> _Try it_: The required result is a line count: how many lines in this data hold the word "fork". Give only that.

> _Provided information_:
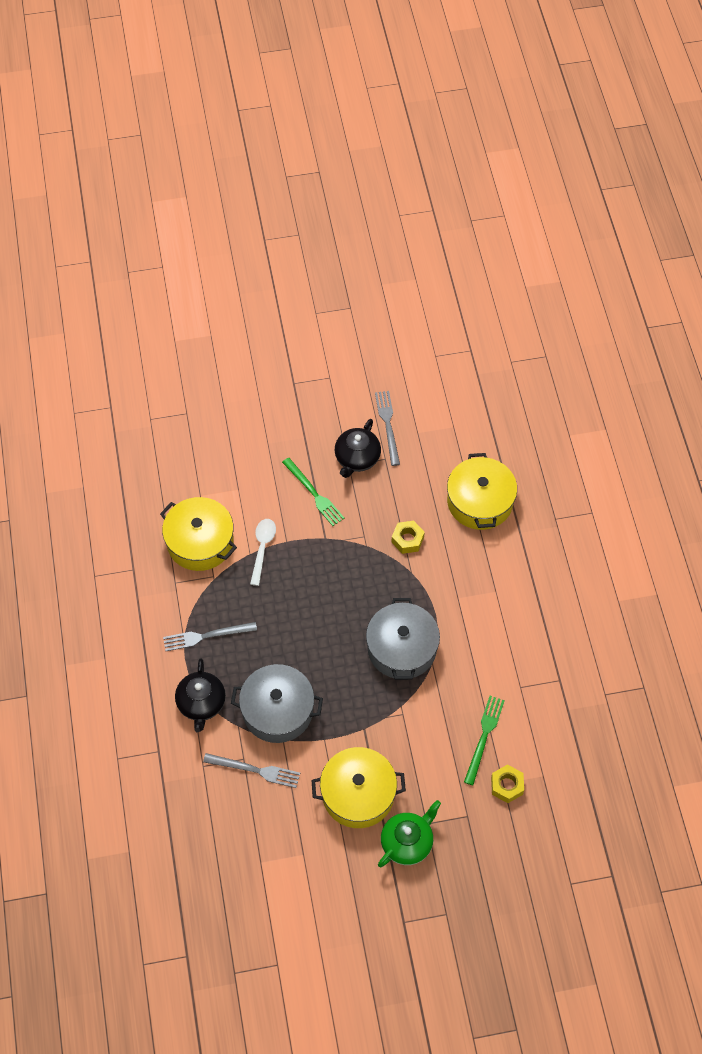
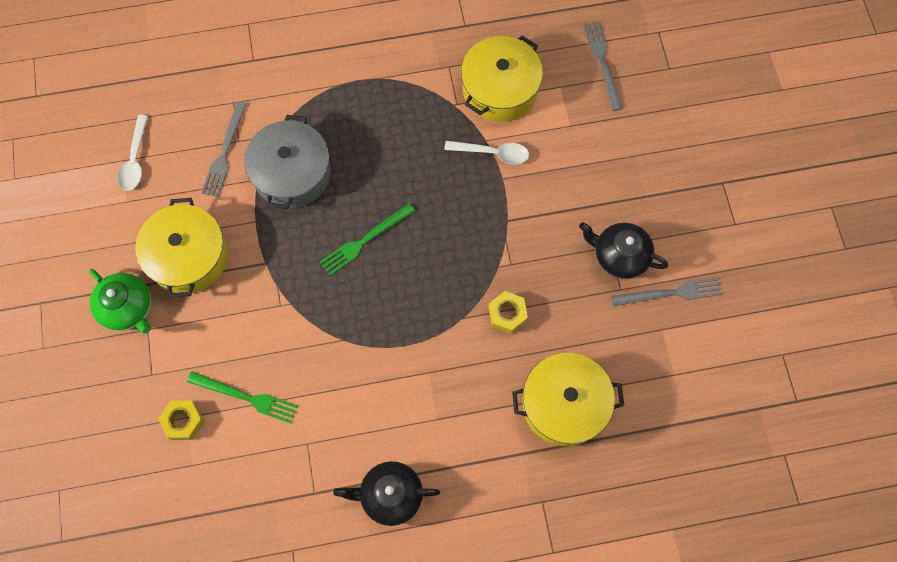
camera: 90 degrees right, 10 degrees up
(201, 703) = (304, 98): black teapot -> black teapot (390, 495)
(206, 636) = (383, 99): grey fork -> grey fork (602, 62)
(260, 851) = (135, 160): none -> white spoon
(314, 494) = (567, 207): green fork -> green fork (365, 240)
(402, 648) = (362, 305): grey pot -> none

> _Answer to this problem_: 2